Top of Source data

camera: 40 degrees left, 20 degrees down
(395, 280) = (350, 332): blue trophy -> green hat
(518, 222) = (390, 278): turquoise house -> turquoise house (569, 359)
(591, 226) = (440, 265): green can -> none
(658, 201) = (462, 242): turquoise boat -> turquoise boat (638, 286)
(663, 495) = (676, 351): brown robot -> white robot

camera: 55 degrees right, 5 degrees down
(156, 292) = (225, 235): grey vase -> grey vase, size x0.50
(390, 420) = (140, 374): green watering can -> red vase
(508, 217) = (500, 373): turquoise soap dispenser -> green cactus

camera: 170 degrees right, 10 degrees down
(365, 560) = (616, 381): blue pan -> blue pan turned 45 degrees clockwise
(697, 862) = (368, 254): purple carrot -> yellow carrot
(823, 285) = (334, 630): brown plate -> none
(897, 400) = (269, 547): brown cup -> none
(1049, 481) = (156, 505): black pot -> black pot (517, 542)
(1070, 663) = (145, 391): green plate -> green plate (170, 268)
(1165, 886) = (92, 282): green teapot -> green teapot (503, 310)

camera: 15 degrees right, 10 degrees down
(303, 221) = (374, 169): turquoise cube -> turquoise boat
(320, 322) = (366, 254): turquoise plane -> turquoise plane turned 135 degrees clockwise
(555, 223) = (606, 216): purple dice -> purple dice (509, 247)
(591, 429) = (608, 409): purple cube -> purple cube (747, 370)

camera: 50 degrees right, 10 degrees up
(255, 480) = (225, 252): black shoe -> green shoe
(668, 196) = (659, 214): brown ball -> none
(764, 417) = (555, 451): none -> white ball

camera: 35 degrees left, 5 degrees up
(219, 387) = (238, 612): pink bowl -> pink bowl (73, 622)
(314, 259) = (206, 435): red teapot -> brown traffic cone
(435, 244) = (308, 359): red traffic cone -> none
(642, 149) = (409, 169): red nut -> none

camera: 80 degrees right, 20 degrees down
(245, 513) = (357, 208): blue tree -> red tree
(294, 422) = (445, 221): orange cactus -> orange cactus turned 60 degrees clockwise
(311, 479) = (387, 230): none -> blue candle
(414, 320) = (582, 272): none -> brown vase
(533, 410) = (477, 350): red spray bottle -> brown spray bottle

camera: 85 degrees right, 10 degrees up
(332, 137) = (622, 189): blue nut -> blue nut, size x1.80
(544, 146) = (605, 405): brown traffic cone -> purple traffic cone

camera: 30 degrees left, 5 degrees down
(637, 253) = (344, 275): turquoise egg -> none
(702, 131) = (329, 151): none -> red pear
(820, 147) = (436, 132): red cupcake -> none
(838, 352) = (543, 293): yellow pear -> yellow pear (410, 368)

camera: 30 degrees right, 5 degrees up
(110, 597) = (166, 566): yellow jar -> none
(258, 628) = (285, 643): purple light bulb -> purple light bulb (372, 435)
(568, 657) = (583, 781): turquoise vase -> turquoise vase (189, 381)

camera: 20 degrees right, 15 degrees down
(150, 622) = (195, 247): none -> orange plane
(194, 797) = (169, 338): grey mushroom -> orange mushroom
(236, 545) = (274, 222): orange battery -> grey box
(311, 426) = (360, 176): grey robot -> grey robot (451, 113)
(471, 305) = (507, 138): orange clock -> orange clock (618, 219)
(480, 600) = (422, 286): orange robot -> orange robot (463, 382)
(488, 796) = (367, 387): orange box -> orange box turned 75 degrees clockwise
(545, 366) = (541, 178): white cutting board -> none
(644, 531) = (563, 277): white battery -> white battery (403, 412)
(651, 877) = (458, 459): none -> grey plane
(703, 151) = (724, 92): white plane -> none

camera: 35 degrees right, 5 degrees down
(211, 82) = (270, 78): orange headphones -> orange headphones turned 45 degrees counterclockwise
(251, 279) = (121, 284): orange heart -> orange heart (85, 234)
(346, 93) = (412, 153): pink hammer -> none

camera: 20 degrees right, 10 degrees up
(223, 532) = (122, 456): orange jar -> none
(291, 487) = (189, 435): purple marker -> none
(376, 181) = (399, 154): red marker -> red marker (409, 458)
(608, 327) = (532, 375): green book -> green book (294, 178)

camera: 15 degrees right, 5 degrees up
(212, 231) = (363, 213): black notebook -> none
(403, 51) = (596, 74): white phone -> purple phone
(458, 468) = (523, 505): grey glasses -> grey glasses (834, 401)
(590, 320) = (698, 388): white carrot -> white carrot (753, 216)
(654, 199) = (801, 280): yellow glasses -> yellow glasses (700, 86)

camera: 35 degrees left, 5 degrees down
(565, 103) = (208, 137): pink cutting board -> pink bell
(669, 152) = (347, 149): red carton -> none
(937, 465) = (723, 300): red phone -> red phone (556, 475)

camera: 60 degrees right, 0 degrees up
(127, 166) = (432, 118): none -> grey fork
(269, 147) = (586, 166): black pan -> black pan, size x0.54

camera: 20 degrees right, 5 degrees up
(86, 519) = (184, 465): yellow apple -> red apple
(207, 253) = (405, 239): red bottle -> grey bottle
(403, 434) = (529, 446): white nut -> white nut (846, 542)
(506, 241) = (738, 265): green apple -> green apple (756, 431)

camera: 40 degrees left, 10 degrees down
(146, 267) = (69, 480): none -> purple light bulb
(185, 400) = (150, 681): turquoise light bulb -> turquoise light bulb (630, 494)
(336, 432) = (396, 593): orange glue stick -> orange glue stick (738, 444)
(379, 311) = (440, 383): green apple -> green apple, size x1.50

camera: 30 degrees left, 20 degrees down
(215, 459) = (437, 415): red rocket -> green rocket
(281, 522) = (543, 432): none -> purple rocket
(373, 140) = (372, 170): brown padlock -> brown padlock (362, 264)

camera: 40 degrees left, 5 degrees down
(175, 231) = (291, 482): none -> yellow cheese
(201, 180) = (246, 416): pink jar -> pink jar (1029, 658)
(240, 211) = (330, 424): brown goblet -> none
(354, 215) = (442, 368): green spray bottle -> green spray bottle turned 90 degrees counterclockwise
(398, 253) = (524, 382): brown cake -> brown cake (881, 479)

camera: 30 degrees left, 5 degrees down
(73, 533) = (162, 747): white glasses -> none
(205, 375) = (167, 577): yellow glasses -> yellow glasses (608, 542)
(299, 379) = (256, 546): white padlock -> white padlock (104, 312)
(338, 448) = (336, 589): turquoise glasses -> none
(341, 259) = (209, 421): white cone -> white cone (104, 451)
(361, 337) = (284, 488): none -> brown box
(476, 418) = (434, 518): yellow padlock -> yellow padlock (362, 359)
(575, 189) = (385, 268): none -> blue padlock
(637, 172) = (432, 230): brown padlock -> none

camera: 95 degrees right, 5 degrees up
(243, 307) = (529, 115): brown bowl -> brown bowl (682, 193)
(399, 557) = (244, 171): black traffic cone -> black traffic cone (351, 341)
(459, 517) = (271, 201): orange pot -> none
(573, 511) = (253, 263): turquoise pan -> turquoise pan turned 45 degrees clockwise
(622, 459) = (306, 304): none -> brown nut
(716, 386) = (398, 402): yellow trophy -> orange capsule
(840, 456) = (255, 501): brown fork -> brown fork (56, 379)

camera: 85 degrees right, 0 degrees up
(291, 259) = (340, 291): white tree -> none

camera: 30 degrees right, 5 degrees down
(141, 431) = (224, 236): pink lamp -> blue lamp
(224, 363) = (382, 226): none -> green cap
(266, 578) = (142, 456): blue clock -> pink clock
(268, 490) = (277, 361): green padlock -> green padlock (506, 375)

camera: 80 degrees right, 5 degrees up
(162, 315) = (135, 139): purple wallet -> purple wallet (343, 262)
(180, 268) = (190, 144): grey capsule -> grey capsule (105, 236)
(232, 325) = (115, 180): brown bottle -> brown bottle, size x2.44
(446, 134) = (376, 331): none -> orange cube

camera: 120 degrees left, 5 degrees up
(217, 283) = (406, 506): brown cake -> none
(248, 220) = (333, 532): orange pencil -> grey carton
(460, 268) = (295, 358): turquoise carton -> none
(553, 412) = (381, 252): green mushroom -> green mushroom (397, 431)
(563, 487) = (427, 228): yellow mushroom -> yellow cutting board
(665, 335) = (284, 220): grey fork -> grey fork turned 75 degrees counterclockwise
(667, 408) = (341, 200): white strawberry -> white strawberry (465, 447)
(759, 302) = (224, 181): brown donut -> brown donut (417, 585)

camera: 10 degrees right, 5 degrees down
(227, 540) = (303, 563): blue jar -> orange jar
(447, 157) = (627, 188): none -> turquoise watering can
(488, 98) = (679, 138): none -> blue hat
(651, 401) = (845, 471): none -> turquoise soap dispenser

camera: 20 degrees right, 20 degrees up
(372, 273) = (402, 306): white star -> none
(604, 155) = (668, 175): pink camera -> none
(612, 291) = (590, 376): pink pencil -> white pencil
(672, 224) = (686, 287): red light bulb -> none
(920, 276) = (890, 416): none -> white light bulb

Bottom of Source data

▶ **Aim of the exercise**: Pull every line that holds the string "cactus" out of the records.

▶ **Exercise result**:
(508, 217) = (500, 373): turquoise soap dispenser -> green cactus
(294, 422) = (445, 221): orange cactus -> orange cactus turned 60 degrees clockwise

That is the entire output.